**What the task requires**
Write out each line of the material exactly as given, and drop the images.

**Information shown**

#####

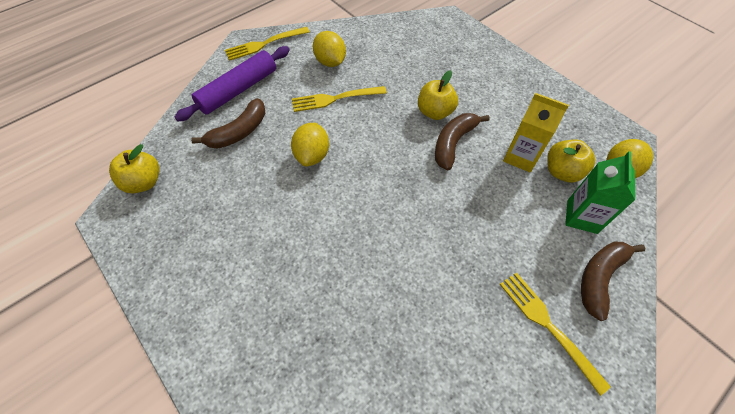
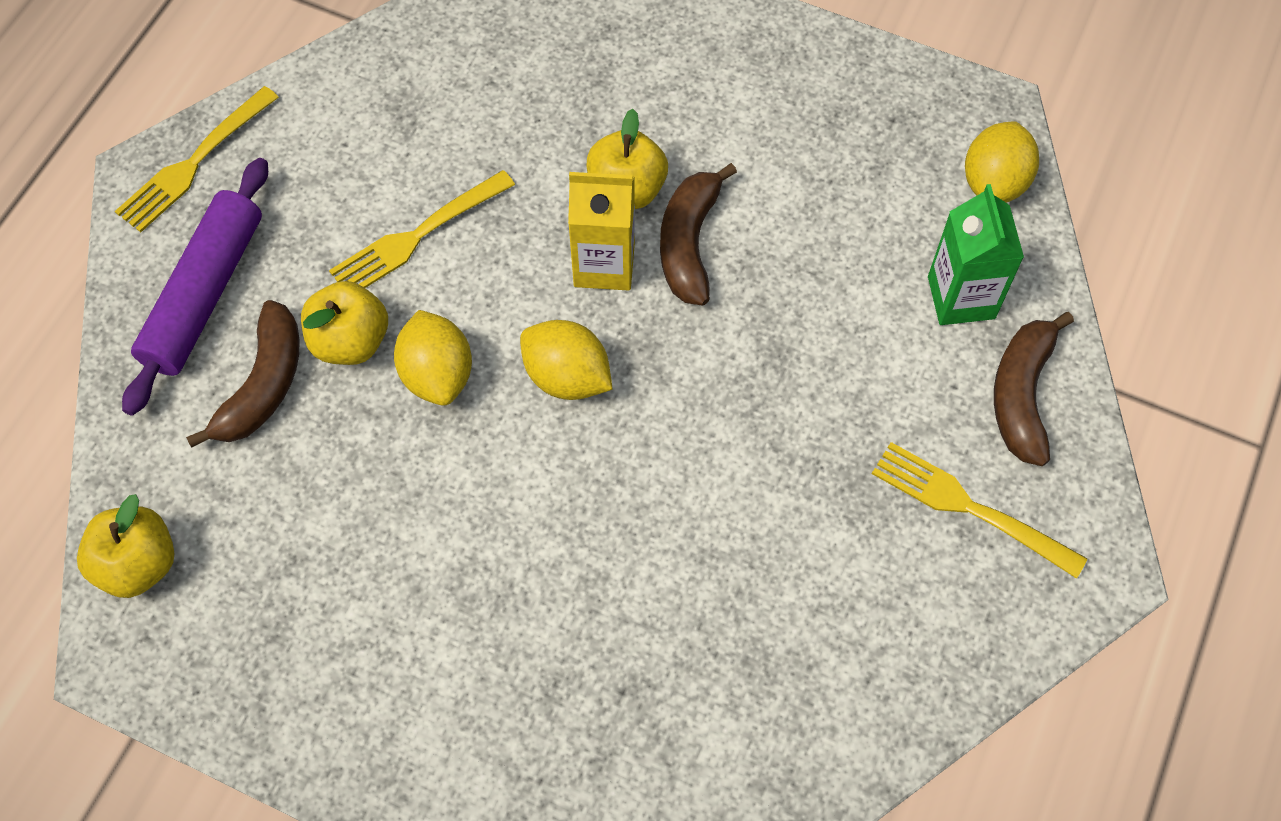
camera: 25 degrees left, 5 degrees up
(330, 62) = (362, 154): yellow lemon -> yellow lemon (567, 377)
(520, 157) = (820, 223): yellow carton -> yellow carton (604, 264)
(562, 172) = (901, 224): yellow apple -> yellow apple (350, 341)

#####

**Task output**
camera: 25 degrees left, 5 degrees up
(330, 62) = (362, 154): yellow lemon -> yellow lemon (567, 377)
(520, 157) = (820, 223): yellow carton -> yellow carton (604, 264)
(562, 172) = (901, 224): yellow apple -> yellow apple (350, 341)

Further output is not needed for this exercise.